__Prompt__.
The lines from the start of the records through the one containing "(340, 152) = (168, 254): turquoise" are to be transcribed exactly, and nothing else.

__Input data__.
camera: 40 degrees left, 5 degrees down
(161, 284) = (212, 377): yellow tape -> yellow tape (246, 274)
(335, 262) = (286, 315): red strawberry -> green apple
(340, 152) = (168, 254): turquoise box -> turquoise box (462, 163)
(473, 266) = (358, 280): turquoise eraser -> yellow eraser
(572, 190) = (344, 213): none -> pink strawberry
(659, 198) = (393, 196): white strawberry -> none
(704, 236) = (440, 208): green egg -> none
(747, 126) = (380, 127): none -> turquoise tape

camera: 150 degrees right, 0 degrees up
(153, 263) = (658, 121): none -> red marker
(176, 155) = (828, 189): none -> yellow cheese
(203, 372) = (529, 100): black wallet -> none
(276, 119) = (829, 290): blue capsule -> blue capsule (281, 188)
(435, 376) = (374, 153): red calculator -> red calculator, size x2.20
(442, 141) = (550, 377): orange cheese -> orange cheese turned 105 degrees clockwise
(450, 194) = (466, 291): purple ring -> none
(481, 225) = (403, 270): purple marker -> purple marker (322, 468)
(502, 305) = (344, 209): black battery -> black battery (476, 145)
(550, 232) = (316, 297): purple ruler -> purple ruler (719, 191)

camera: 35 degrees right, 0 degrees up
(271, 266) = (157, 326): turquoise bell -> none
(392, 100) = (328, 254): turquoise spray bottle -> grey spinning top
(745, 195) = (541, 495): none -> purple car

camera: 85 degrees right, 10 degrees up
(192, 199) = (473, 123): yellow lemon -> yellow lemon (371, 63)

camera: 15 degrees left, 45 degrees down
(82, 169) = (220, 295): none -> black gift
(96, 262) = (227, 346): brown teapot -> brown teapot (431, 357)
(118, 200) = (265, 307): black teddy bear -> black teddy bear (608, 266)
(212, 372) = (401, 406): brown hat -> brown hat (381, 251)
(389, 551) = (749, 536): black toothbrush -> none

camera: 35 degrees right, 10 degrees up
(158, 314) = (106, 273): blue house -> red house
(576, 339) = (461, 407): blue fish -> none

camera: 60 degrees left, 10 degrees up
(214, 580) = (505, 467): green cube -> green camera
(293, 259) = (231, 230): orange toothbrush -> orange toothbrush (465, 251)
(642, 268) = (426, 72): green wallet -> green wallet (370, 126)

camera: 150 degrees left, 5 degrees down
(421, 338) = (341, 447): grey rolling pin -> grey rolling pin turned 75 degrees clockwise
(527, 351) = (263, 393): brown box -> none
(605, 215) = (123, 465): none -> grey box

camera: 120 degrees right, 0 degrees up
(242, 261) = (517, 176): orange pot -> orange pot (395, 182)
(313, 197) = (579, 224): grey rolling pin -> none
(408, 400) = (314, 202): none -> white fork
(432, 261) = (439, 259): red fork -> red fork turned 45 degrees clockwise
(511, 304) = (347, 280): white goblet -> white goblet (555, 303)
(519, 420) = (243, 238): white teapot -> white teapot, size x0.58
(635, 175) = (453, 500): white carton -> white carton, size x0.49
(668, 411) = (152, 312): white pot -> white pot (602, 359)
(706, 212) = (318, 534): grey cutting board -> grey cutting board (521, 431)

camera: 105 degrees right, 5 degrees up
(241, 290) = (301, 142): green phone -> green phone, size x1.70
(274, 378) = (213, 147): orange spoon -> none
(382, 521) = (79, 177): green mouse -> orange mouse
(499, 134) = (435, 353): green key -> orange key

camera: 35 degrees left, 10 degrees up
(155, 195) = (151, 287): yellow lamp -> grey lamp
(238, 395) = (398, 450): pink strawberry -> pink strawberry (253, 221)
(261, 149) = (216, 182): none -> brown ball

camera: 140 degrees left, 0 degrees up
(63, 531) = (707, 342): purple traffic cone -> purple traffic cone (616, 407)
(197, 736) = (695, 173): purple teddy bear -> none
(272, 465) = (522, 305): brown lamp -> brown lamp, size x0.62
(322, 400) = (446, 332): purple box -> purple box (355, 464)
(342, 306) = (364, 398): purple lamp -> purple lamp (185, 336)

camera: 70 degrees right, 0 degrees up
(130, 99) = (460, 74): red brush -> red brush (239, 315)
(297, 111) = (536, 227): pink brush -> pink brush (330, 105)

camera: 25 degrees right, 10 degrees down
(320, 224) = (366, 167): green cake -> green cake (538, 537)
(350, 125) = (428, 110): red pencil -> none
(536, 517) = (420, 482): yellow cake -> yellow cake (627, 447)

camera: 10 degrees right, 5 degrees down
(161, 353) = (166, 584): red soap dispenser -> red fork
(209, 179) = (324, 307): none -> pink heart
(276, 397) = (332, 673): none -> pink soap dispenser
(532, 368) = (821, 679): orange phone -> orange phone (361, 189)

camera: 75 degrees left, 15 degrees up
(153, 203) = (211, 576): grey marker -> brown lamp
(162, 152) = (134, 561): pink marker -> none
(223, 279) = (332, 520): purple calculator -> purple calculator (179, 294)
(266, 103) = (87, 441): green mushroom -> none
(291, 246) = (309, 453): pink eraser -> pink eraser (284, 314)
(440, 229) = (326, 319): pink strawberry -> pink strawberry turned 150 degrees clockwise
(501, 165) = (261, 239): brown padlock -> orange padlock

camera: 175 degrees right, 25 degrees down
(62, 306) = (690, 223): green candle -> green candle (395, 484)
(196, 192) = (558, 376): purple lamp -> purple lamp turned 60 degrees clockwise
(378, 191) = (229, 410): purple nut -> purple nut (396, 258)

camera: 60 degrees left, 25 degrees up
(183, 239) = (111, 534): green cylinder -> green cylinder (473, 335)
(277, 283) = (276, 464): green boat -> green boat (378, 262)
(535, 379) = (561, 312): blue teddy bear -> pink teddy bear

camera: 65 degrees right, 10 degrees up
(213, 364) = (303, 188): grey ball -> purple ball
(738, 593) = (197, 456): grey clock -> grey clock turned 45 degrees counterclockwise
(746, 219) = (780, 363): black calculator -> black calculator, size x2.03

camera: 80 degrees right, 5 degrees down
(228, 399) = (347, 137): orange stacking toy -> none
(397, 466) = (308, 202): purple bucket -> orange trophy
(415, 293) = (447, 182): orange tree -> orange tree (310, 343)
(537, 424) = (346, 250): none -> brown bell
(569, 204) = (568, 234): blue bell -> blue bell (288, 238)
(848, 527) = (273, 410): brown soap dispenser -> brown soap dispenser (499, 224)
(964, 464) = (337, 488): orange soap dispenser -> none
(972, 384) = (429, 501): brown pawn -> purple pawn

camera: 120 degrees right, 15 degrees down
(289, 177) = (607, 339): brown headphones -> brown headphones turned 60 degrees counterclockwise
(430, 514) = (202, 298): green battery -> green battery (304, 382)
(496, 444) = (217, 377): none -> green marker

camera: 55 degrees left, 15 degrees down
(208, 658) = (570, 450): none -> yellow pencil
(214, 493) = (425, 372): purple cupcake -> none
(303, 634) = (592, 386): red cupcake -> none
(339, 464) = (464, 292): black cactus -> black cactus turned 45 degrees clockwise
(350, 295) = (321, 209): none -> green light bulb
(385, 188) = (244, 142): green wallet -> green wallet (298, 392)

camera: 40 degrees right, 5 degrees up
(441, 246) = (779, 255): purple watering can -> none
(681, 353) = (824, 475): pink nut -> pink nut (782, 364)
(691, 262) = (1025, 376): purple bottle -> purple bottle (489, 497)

__Task answer__.
camera: 40 degrees left, 5 degrees down
(161, 284) = (212, 377): yellow tape -> yellow tape (246, 274)
(335, 262) = (286, 315): red strawberry -> green apple
(340, 152) = (168, 254): turquoise box -> turquoise box (462, 163)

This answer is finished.